====== INPUT MATERIAL
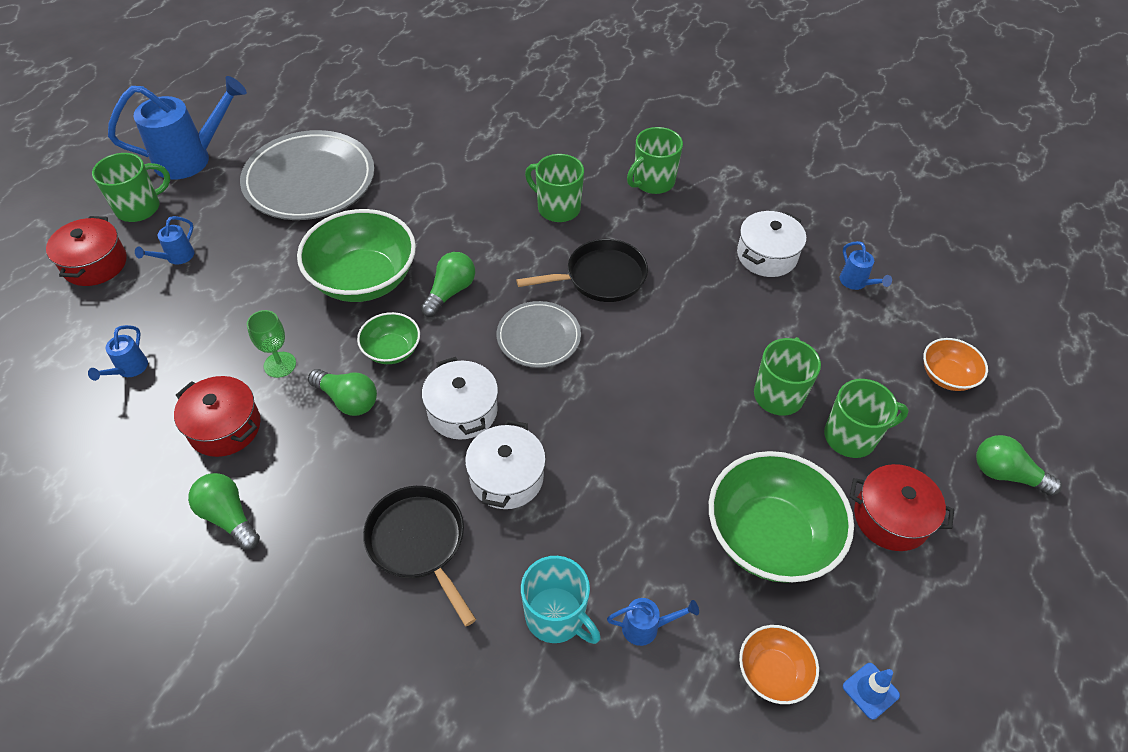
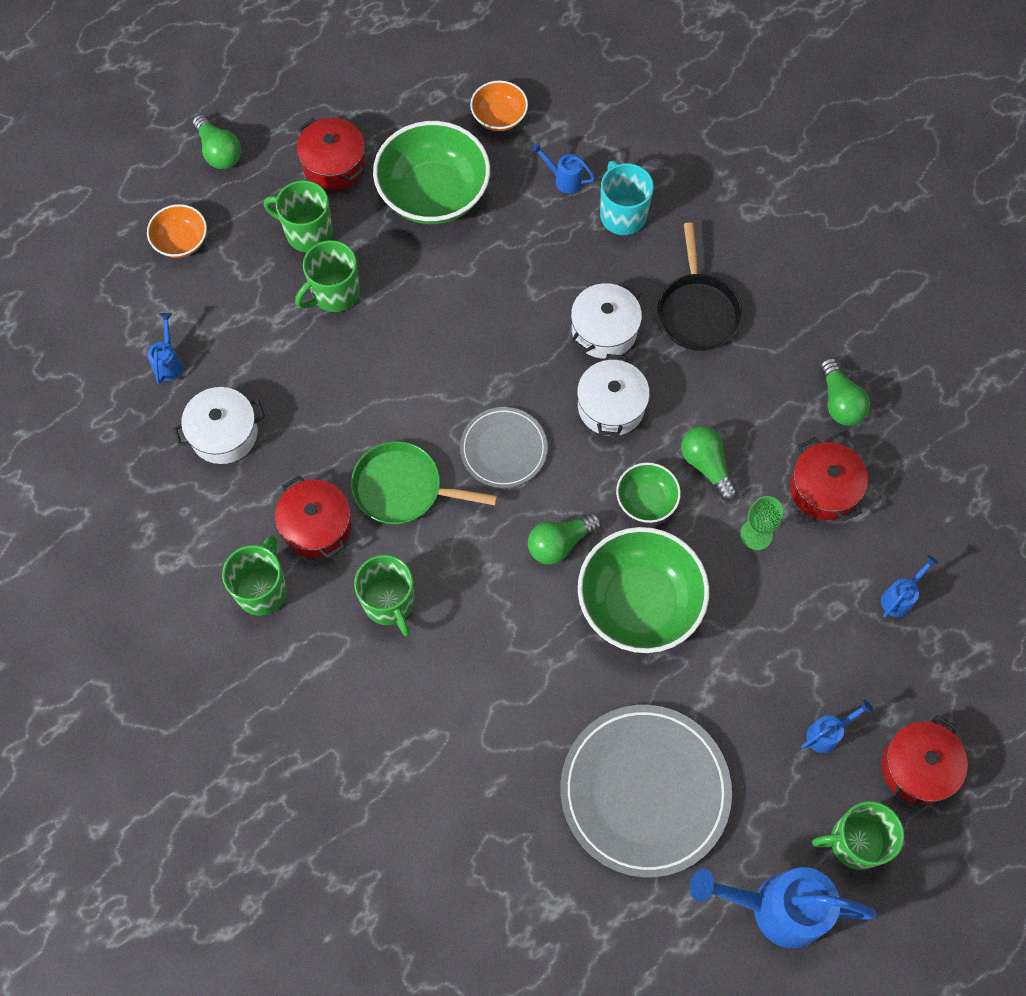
camera: 150 degrees left, 15 degrees up
(601, 277) = (403, 488): black pan -> green pan
(646, 229) = (316, 526): none -> red pot
(652, 182) = (262, 589): green mug -> green mug turned 60 degrees counterclockwise
(870, 691) = (445, 80): blue traffic cone -> none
============
PROBLEM REQUIREMENTS → For this exercise, print all of the entries exactly as they appear, but without pictures.

FINISHED TASK →
camera: 150 degrees left, 15 degrees up
(601, 277) = (403, 488): black pan -> green pan
(646, 229) = (316, 526): none -> red pot
(652, 182) = (262, 589): green mug -> green mug turned 60 degrees counterclockwise
(870, 691) = (445, 80): blue traffic cone -> none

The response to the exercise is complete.